▶ [What this task involves] Lines from the one with "camera: 20 degrees right, 0 degrees up" through the end of the records, and no others, are what the answer should contain, copied exactly; please keep pictures out.

Stored items from a collection

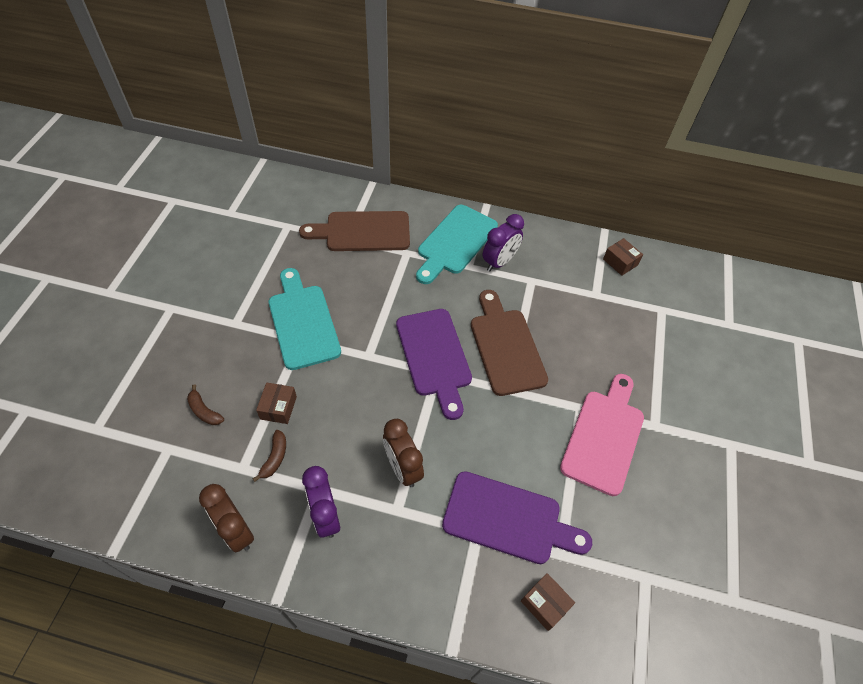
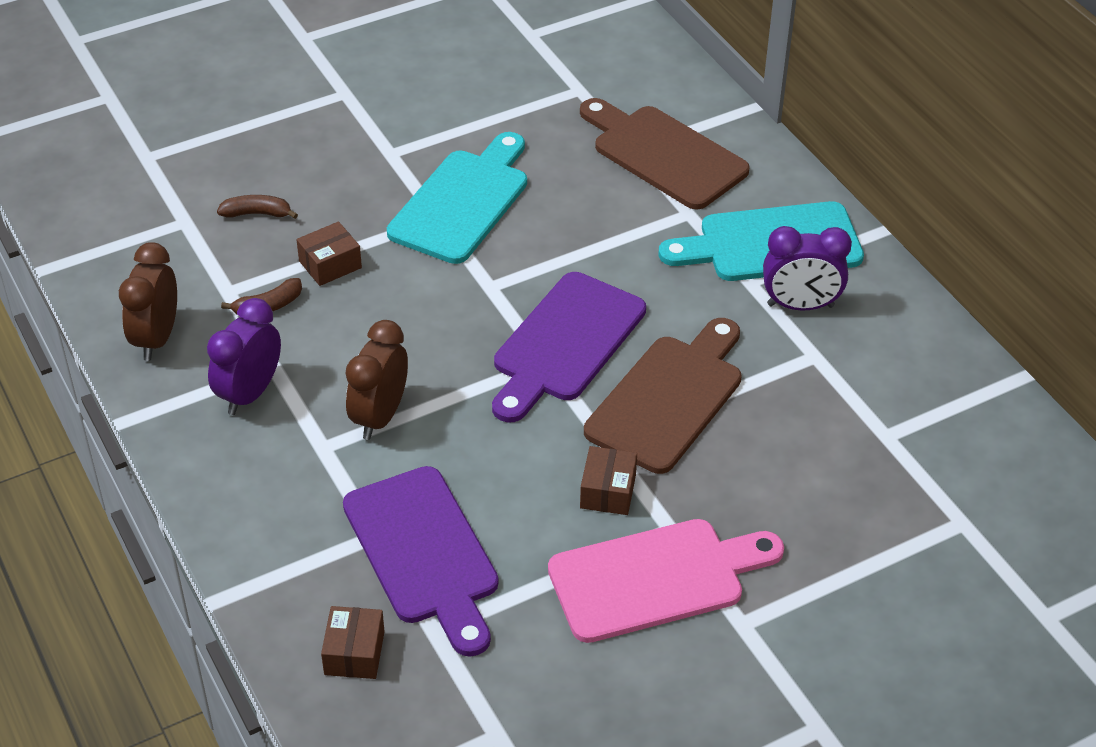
camera: 50 degrees right, 10 degrees down
brown banana [187,384,224,425] -> brown banana turned 90 degrees clockwise [217,195,298,219]
brown box [603,238,643,276] -> brown box moved to [580,446,637,515]

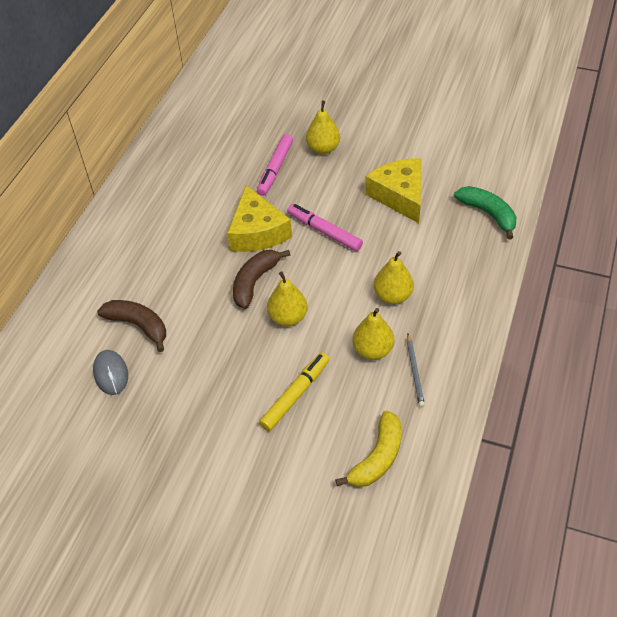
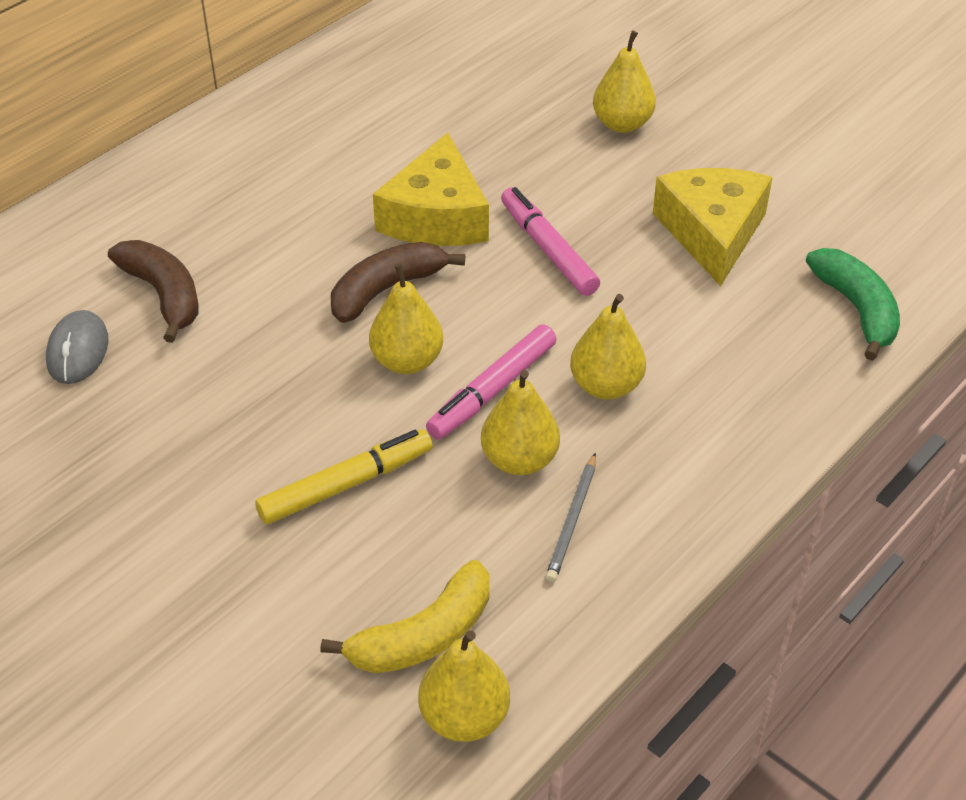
camera: 20 degrees right, 5 degrees down
pink marker [257,134,293,196] -> pink marker moved to [426,324,557,440]
none -> yellow pear [418,630,510,742]

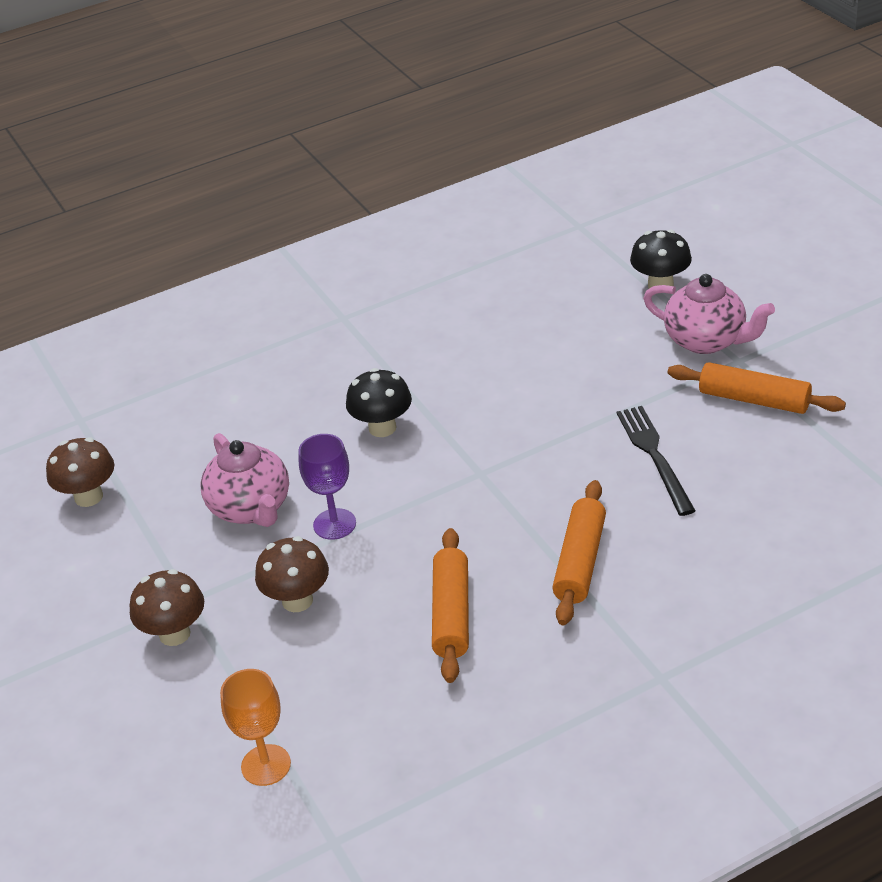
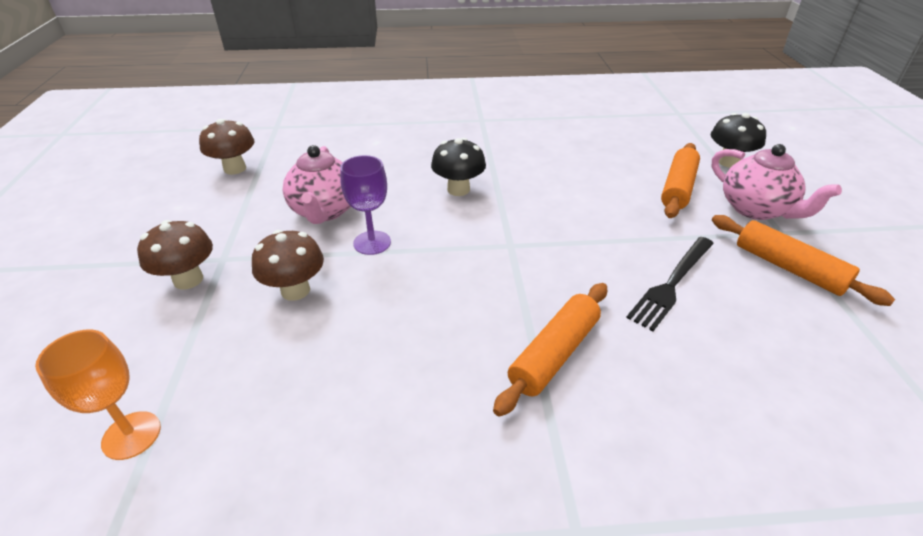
camera: 20 degrees right, 0 degrees up
orange rolling pin [432,528,469,683] -> orange rolling pin moved to [661,143,700,218]
black fork [617,406,696,516] -> black fork turned 150 degrees counterclockwise [626,237,714,331]

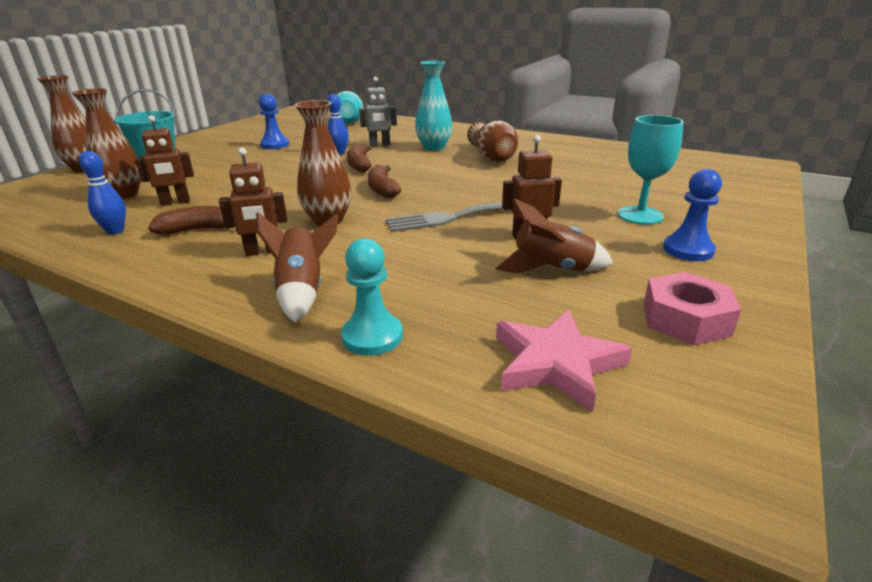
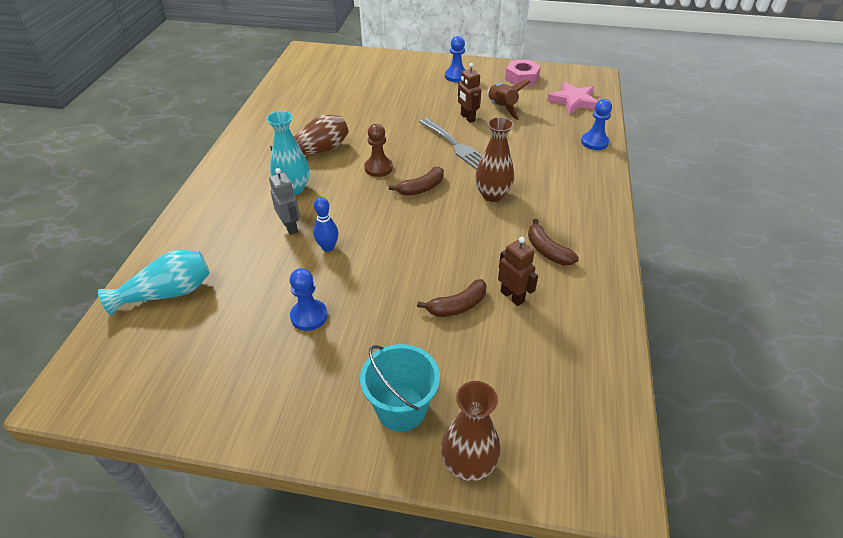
camera: 110 degrees left, 15 degrees up
brown vase [72,88,141,199] -> none
blue bowling pin [79,151,126,234] -> none
brown robot [219,147,287,256] -> none
brown rocket [256,212,338,323] -> none
turquoise pawn [341,238,403,356] -> blue pawn [581,99,612,150]
brown banana [347,144,372,173] -> brown banana moved to [417,279,487,317]
turquoise goblet [618,115,684,225] -> none
none -> brown pawn [364,124,393,177]

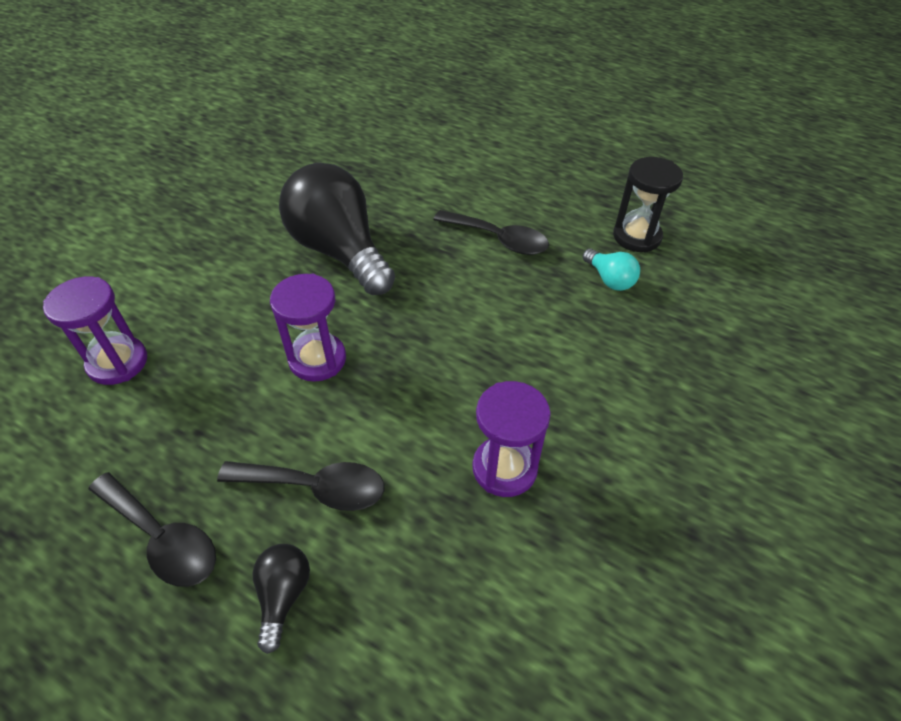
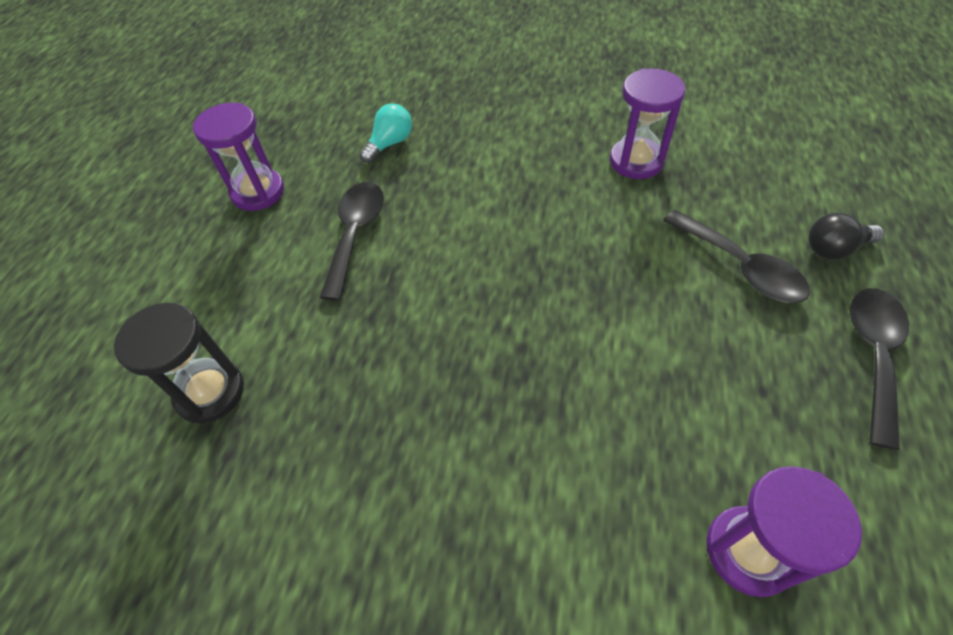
camera: 105 degrees left, 5 degrees up
black spoon [217,461,384,511] -> black spoon turned 150 degrees clockwise [663,210,810,303]
purple hourglass [270,274,346,382] -> purple hourglass moved to [193,103,284,211]
black light bulb [279,163,395,295] -> none
black hourglass [613,157,683,253] -> black hourglass moved to [114,303,244,424]

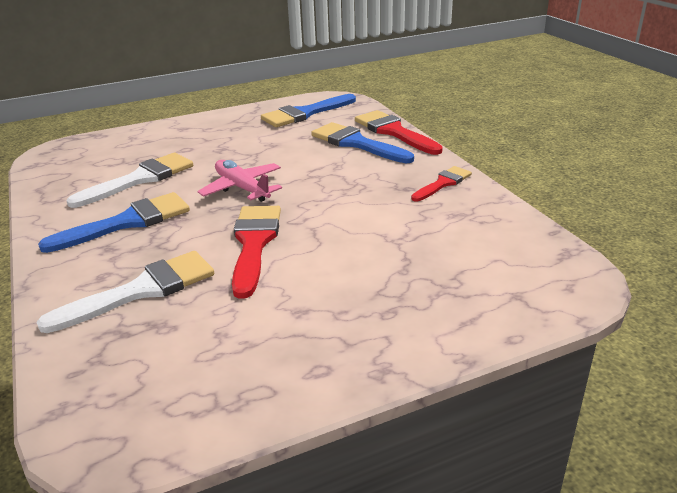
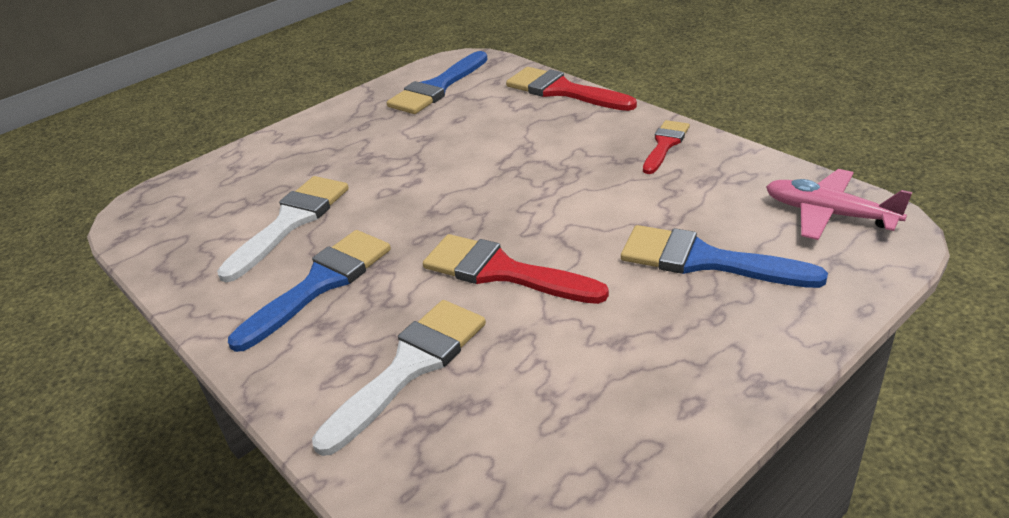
camera: 15 degrees left, 5 degrees up
pink plane [198,160,282,202] -> pink plane moved to [766,169,912,240]
red brush [232,206,281,298] -> red brush turned 45 degrees counterclockwise [423,234,609,304]
blue brush [311,122,414,163] -> blue brush moved to [621,225,828,288]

▶ [Expected output]
camera: 20 degrees right, 0 degrees up
orange rolling pin [432,528,469,683] -> orange rolling pin moved to [661,143,700,218]
black fork [617,406,696,516] -> black fork turned 150 degrees counterclockwise [626,237,714,331]

camera: 110 degrees left, 15 degrees up
brown vase [72,88,141,199] -> none
blue bowling pin [79,151,126,234] -> none
brown robot [219,147,287,256] -> none
brown rocket [256,212,338,323] -> none
turquoise pawn [341,238,403,356] -> blue pawn [581,99,612,150]
brown banana [347,144,372,173] -> brown banana moved to [417,279,487,317]
turquoise goblet [618,115,684,225] -> none
none -> brown pawn [364,124,393,177]

camera: 105 degrees left, 5 degrees up
black spoon [217,461,384,511] -> black spoon turned 150 degrees clockwise [663,210,810,303]
purple hourglass [270,274,346,382] -> purple hourglass moved to [193,103,284,211]
black light bulb [279,163,395,295] -> none
black hourglass [613,157,683,253] -> black hourglass moved to [114,303,244,424]

camera: 15 degrees left, 5 degrees up
pink plane [198,160,282,202] -> pink plane moved to [766,169,912,240]
red brush [232,206,281,298] -> red brush turned 45 degrees counterclockwise [423,234,609,304]
blue brush [311,122,414,163] -> blue brush moved to [621,225,828,288]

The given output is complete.